(YOUR INSTRUCTIONS): Set down each record below exactly as it stands. Pictures are not part of the copy.
(TASK INPUTS)
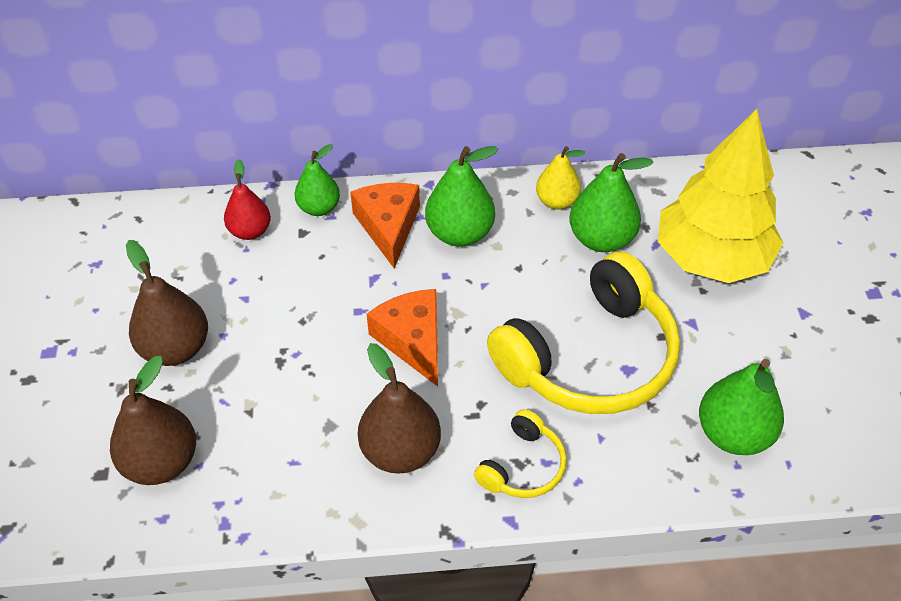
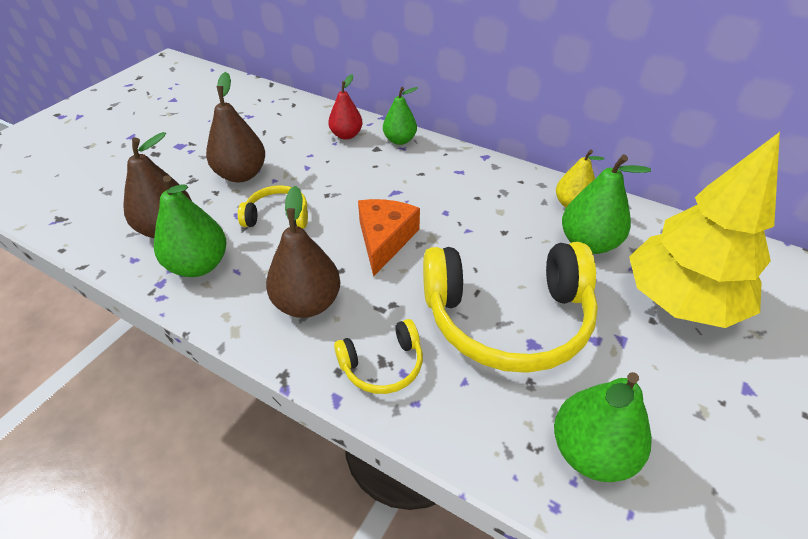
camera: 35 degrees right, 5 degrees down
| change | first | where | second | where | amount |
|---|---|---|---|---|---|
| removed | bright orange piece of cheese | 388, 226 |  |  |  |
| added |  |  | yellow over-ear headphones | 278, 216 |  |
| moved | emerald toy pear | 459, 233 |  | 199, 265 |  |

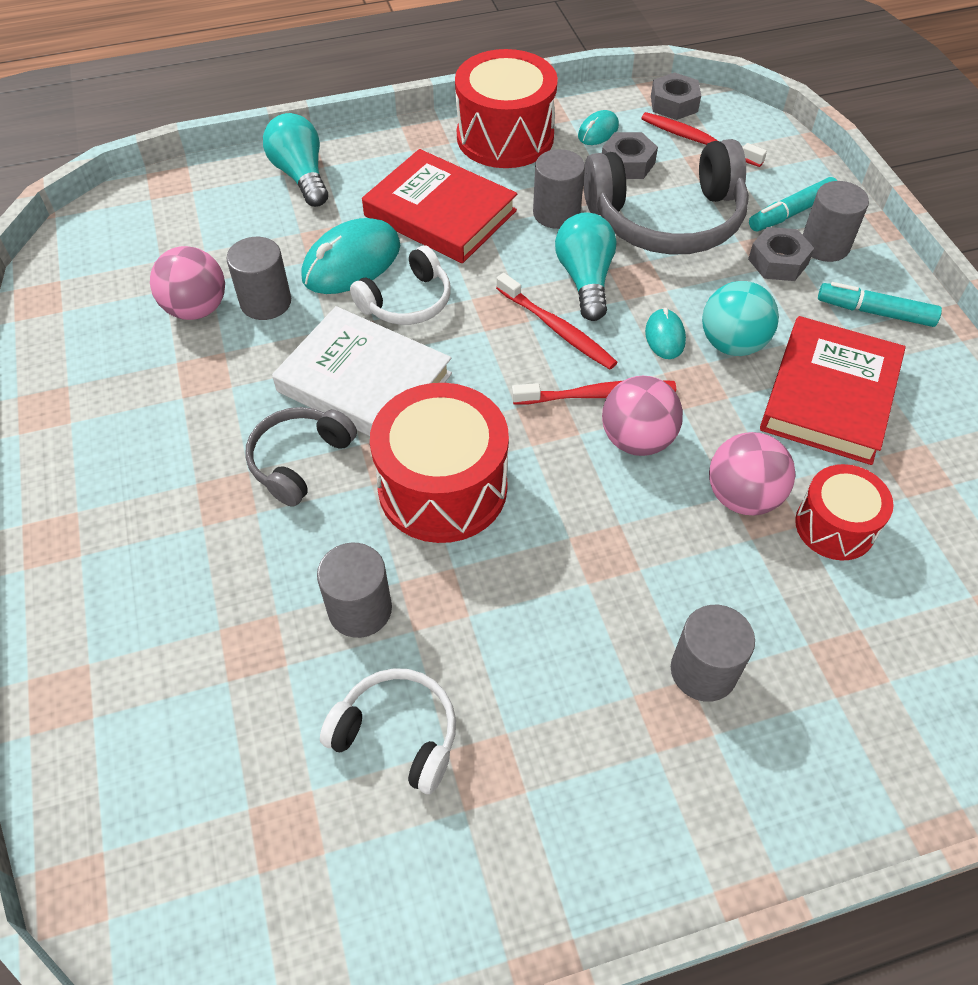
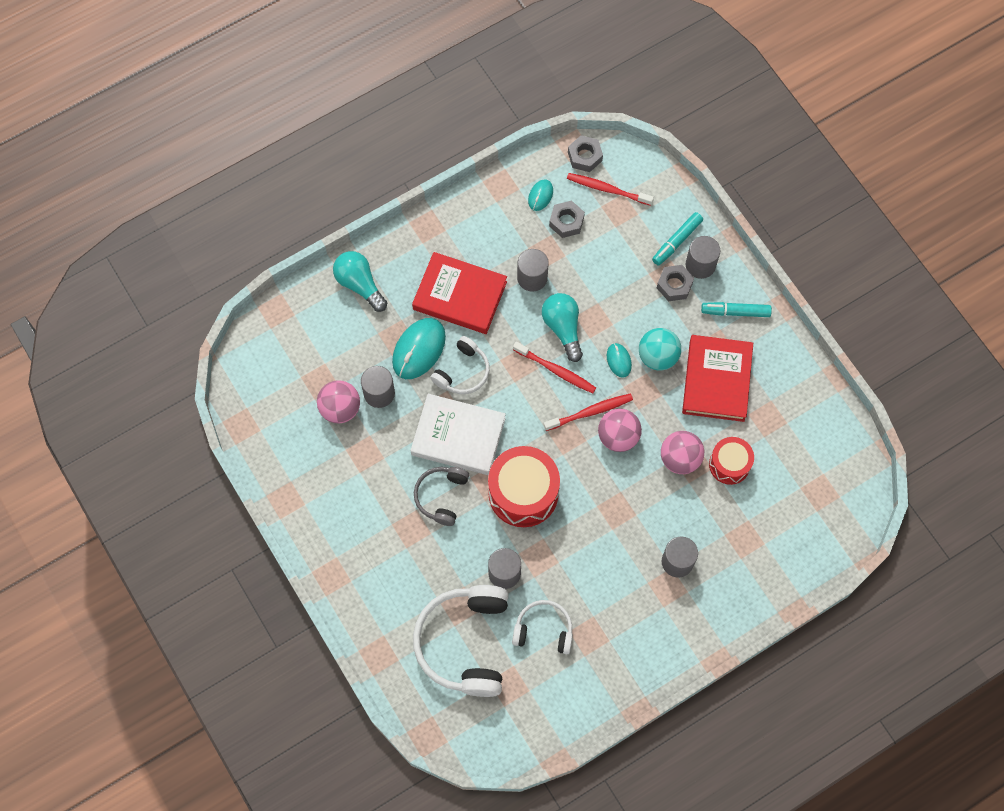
camera: 15 degrees left, 15 degrees up
| change | first | where | second | where | amount |
|---|---|---|---|---|---|
| removed | scarlet drum | 505, 137 |  |  |  |
| removed | grey over-ear headphones | 666, 219 |  |  |  |
| added |  |  | white over-ear headphones | 465, 643 |  |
(End TASK INPUTS)
(RESPONSE AREA):
camera: 35 degrees right, 5 degrees down
| change | first | where | second | where | amount |
|---|---|---|---|---|---|
| removed | bright orange piece of cheese | 388, 226 |  |  |  |
| added |  |  | yellow over-ear headphones | 278, 216 |  |
| moved | emerald toy pear | 459, 233 |  | 199, 265 |  |

camera: 15 degrees left, 15 degrees up
| change | first | where | second | where | amount |
|---|---|---|---|---|---|
| removed | scarlet drum | 505, 137 |  |  |  |
| removed | grey over-ear headphones | 666, 219 |  |  |  |
| added |  |  | white over-ear headphones | 465, 643 |  |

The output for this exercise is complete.